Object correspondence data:
=== Section Start ===

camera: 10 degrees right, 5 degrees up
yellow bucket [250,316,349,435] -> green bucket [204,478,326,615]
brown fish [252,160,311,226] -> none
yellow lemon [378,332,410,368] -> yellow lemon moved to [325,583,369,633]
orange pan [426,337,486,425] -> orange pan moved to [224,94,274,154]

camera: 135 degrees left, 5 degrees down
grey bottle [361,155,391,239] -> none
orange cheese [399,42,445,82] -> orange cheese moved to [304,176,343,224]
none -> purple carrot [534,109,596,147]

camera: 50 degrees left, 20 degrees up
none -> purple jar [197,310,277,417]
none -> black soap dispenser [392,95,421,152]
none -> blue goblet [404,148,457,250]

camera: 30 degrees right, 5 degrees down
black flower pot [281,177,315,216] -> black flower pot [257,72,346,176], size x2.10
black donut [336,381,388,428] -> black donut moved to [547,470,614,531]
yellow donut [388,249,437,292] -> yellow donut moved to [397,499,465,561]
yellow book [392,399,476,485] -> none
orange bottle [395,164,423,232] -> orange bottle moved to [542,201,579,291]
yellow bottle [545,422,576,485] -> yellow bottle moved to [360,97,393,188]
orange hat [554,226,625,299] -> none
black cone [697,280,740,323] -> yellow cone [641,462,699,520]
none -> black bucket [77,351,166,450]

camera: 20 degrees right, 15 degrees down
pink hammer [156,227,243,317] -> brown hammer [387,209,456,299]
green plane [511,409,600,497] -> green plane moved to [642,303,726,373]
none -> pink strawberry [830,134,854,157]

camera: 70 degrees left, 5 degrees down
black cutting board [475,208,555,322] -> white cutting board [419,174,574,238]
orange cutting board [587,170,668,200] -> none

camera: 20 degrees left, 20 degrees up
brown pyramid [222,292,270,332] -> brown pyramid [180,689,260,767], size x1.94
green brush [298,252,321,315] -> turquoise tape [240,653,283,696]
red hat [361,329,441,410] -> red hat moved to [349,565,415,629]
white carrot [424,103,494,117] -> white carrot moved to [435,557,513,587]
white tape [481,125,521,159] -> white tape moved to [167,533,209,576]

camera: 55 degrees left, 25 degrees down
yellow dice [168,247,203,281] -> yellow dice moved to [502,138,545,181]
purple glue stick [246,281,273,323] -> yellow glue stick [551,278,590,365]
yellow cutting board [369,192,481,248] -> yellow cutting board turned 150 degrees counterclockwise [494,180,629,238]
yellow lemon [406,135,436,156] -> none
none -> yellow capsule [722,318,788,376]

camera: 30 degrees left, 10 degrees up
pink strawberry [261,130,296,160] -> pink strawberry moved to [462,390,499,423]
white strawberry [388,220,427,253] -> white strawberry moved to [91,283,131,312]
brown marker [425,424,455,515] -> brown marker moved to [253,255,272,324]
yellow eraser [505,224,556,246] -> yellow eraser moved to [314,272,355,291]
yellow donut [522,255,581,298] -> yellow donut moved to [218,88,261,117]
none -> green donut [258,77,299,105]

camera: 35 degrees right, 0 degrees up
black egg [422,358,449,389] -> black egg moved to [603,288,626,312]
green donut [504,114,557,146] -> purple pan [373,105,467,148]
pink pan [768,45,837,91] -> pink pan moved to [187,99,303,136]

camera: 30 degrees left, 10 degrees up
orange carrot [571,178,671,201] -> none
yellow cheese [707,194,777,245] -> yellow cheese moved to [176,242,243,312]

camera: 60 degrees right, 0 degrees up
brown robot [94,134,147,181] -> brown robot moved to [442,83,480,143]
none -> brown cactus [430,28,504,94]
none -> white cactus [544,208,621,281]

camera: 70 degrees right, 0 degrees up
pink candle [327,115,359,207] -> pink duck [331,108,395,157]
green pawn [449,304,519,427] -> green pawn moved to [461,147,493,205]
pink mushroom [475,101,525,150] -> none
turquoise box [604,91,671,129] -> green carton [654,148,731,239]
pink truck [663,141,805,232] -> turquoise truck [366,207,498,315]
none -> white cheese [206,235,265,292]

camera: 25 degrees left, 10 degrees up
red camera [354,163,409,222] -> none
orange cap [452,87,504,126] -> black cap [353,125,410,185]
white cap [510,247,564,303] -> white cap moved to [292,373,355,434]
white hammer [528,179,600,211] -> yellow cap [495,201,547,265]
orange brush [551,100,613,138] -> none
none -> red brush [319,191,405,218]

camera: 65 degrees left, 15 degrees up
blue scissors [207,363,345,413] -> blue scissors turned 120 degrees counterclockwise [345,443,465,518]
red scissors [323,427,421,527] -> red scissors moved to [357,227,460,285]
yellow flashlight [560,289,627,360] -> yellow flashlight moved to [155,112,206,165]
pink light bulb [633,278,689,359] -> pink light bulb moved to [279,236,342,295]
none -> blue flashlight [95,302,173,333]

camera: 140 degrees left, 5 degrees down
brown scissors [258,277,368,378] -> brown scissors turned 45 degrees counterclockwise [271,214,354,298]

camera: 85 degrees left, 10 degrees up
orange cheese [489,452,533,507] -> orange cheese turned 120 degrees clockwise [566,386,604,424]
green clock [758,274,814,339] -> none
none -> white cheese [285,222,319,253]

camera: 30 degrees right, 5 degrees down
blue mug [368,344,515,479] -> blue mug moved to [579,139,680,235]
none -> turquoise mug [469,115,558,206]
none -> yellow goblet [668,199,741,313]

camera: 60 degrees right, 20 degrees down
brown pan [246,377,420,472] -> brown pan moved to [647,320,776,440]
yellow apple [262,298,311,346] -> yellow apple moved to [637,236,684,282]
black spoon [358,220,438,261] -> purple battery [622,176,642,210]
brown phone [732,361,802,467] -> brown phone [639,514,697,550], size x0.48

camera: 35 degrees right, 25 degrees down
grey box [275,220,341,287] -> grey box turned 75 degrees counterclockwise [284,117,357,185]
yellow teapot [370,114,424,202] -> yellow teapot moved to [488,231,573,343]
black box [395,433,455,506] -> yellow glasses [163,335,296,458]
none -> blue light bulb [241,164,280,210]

=== Section End ===

■ **WHAT YOU NEED TO DO**: Taking the entries above, write out exactly each line from the one holding "orange hat [554,226,625,299] -> none" to the one holding "camera: 70 degrees right, 0 degrees up", both included, and stop there.

■ **TASK SOLUTION**:
orange hat [554,226,625,299] -> none
black cone [697,280,740,323] -> yellow cone [641,462,699,520]
none -> black bucket [77,351,166,450]

camera: 20 degrees right, 15 degrees down
pink hammer [156,227,243,317] -> brown hammer [387,209,456,299]
green plane [511,409,600,497] -> green plane moved to [642,303,726,373]
none -> pink strawberry [830,134,854,157]

camera: 70 degrees left, 5 degrees down
black cutting board [475,208,555,322] -> white cutting board [419,174,574,238]
orange cutting board [587,170,668,200] -> none

camera: 20 degrees left, 20 degrees up
brown pyramid [222,292,270,332] -> brown pyramid [180,689,260,767], size x1.94
green brush [298,252,321,315] -> turquoise tape [240,653,283,696]
red hat [361,329,441,410] -> red hat moved to [349,565,415,629]
white carrot [424,103,494,117] -> white carrot moved to [435,557,513,587]
white tape [481,125,521,159] -> white tape moved to [167,533,209,576]

camera: 55 degrees left, 25 degrees down
yellow dice [168,247,203,281] -> yellow dice moved to [502,138,545,181]
purple glue stick [246,281,273,323] -> yellow glue stick [551,278,590,365]
yellow cutting board [369,192,481,248] -> yellow cutting board turned 150 degrees counterclockwise [494,180,629,238]
yellow lemon [406,135,436,156] -> none
none -> yellow capsule [722,318,788,376]

camera: 30 degrees left, 10 degrees up
pink strawberry [261,130,296,160] -> pink strawberry moved to [462,390,499,423]
white strawberry [388,220,427,253] -> white strawberry moved to [91,283,131,312]
brown marker [425,424,455,515] -> brown marker moved to [253,255,272,324]
yellow eraser [505,224,556,246] -> yellow eraser moved to [314,272,355,291]
yellow donut [522,255,581,298] -> yellow donut moved to [218,88,261,117]
none -> green donut [258,77,299,105]

camera: 35 degrees right, 0 degrees up
black egg [422,358,449,389] -> black egg moved to [603,288,626,312]
green donut [504,114,557,146] -> purple pan [373,105,467,148]
pink pan [768,45,837,91] -> pink pan moved to [187,99,303,136]

camera: 30 degrees left, 10 degrees up
orange carrot [571,178,671,201] -> none
yellow cheese [707,194,777,245] -> yellow cheese moved to [176,242,243,312]

camera: 60 degrees right, 0 degrees up
brown robot [94,134,147,181] -> brown robot moved to [442,83,480,143]
none -> brown cactus [430,28,504,94]
none -> white cactus [544,208,621,281]

camera: 70 degrees right, 0 degrees up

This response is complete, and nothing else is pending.